Image sets with object changes:
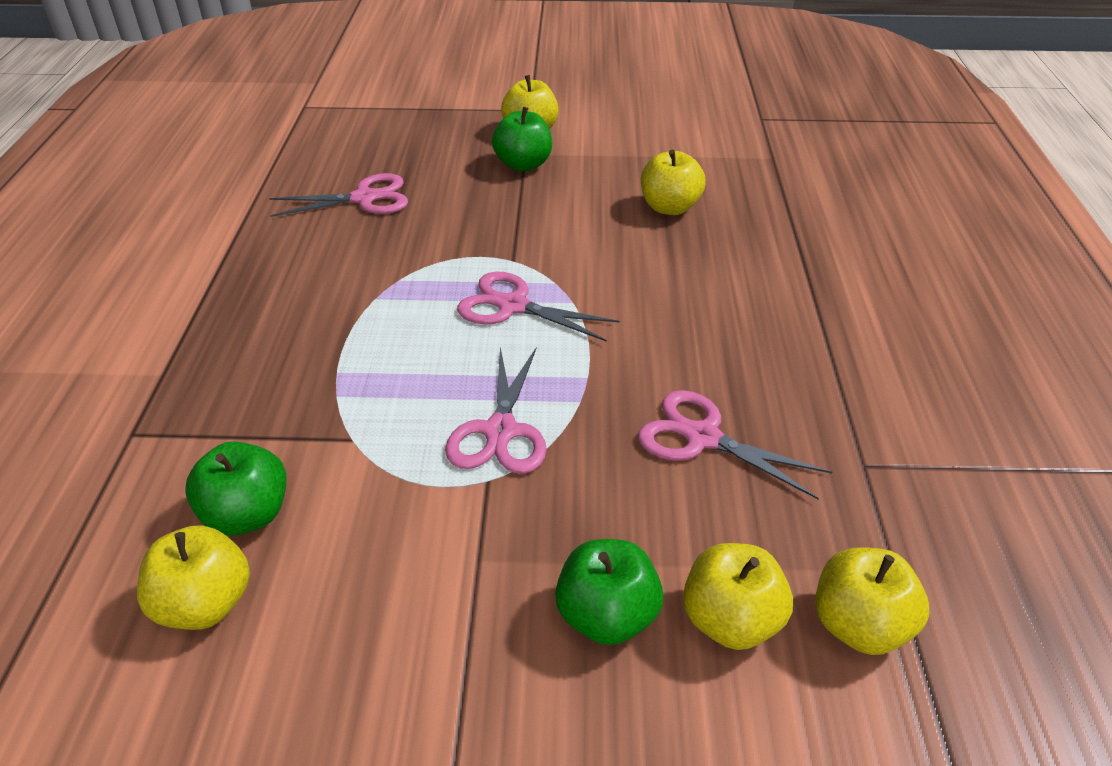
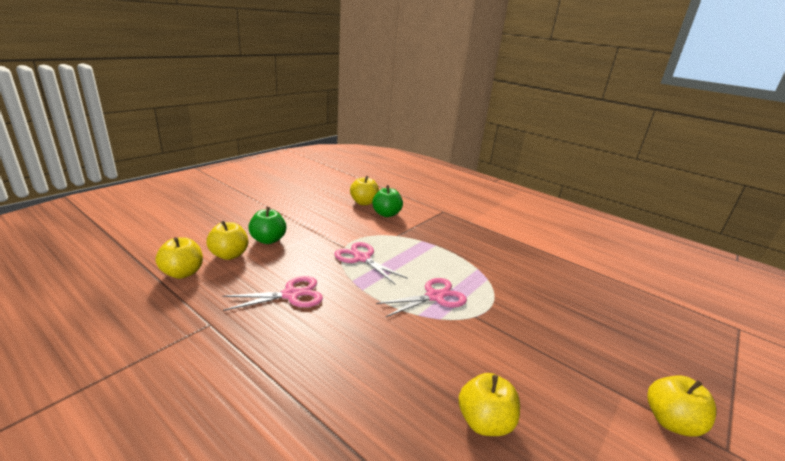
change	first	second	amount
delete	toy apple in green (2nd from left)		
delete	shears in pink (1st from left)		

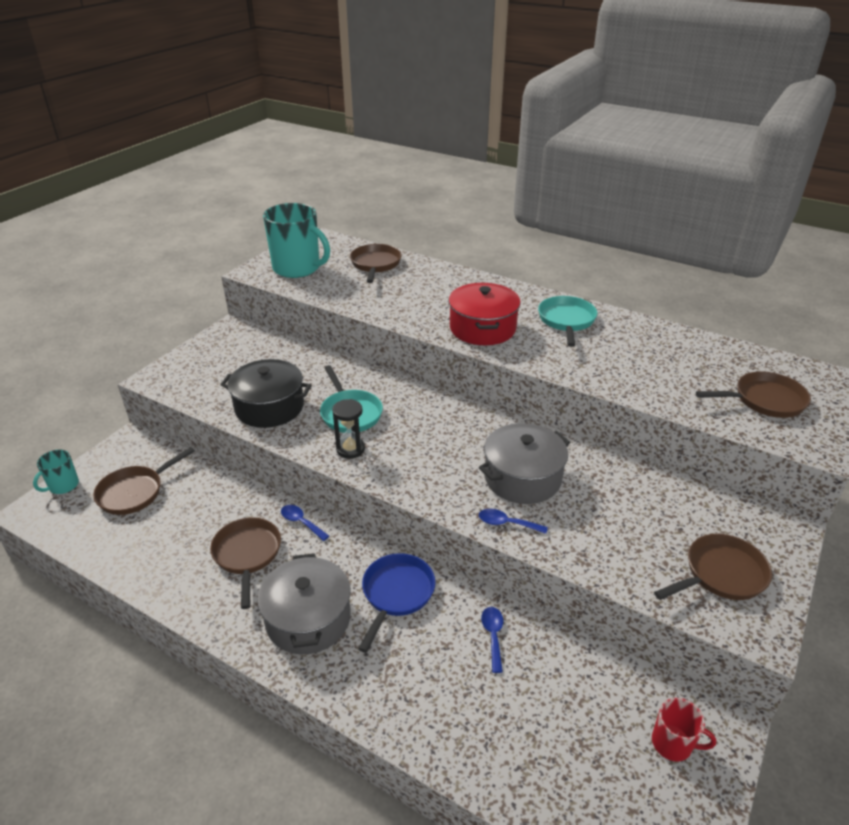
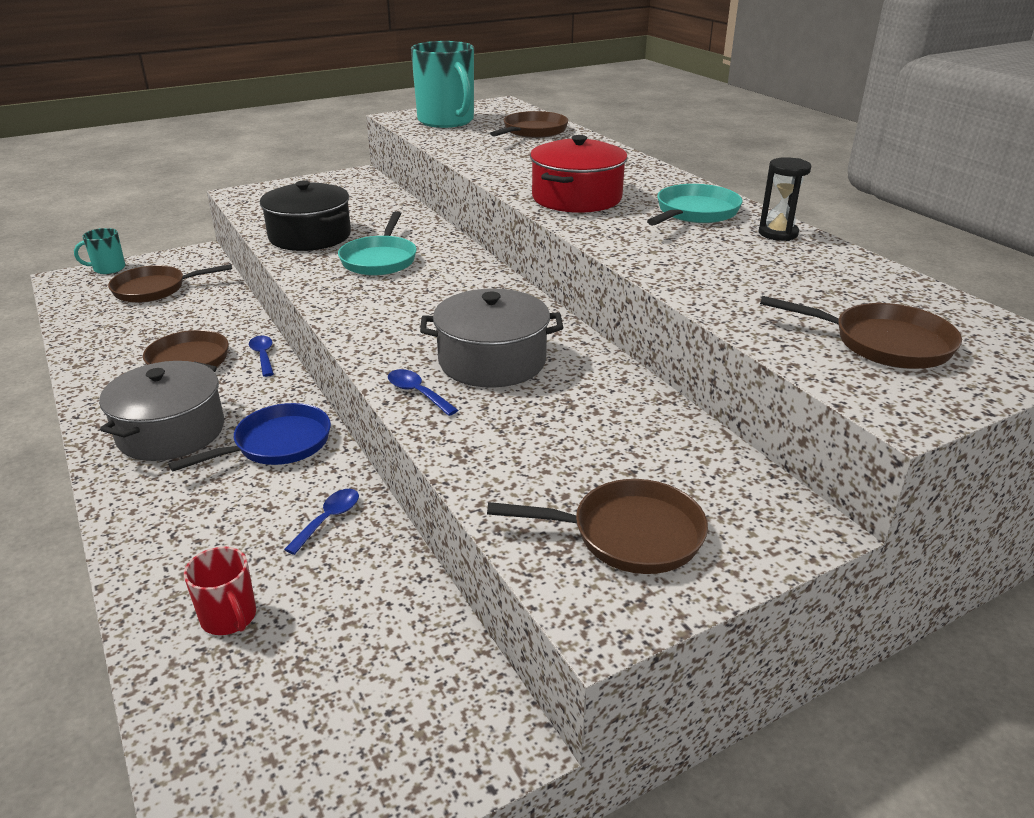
change	first	second	amount
move	sand timer in jet-black		
move	tea mug in crimson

▶ **Task details**
With the pictures omitted, repeat the full set of records above exactly.

▶ **Finished task**
change	first	second	amount
delete	toy apple in green (2nd from left)		
delete	shears in pink (1st from left)		

change	first	second	amount
move	sand timer in jet-black		
move	tea mug in crimson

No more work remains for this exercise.